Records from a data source
◇ ◇ ◇ ◇ ◇ ◇ ◇
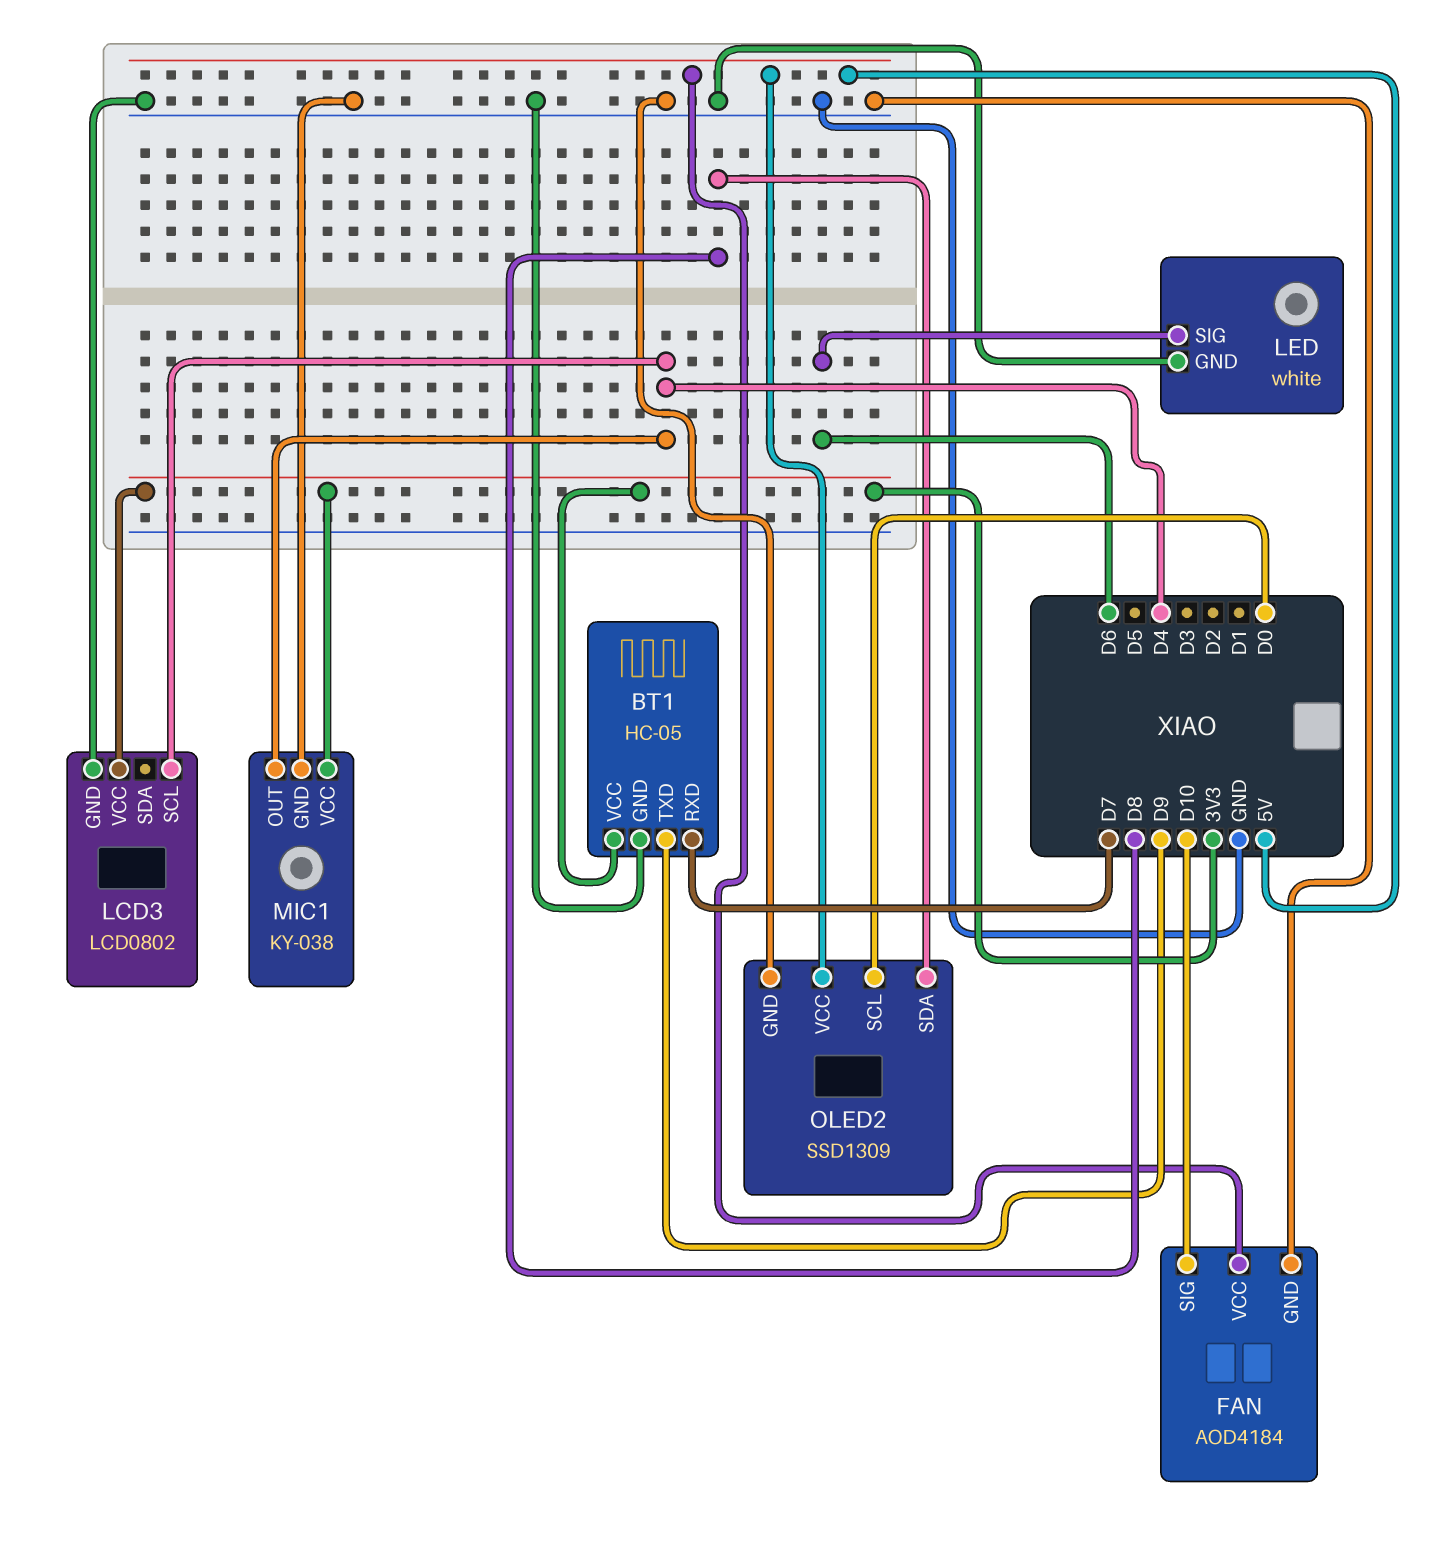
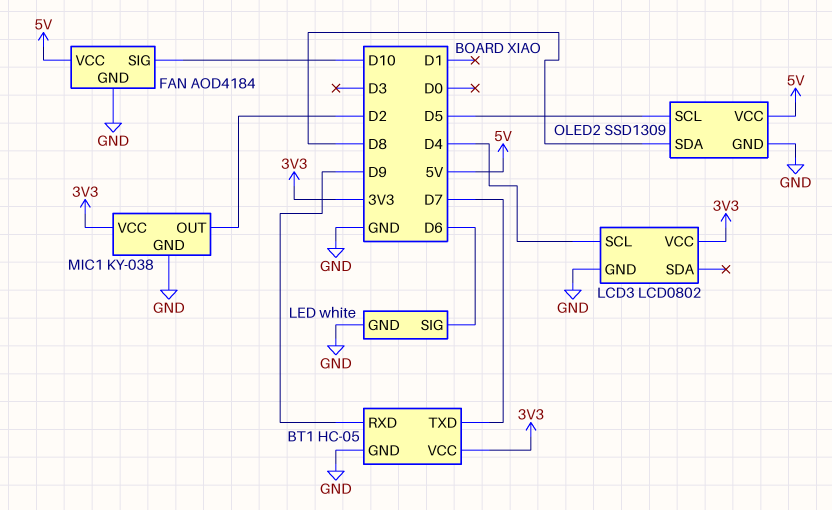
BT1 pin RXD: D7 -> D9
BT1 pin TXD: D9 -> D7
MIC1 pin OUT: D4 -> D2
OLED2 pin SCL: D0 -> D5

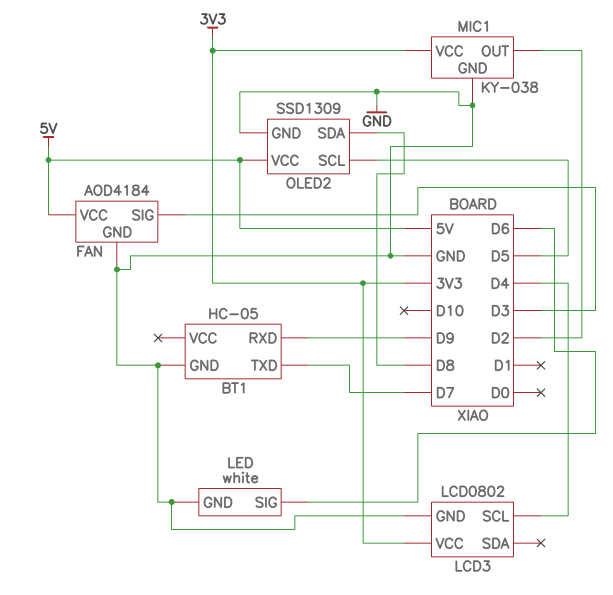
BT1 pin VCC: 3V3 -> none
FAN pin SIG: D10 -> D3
◇ ◇ ◇ ◇ ◇ ◇ ◇
→ **ASSIGNMENT**
Give back the entries verbatim. Do not include any picture.

→ **EXPECTED OUTPUT**
BT1 pin RXD: D7 -> D9
BT1 pin TXD: D9 -> D7
MIC1 pin OUT: D4 -> D2
OLED2 pin SCL: D0 -> D5

BT1 pin VCC: 3V3 -> none
FAN pin SIG: D10 -> D3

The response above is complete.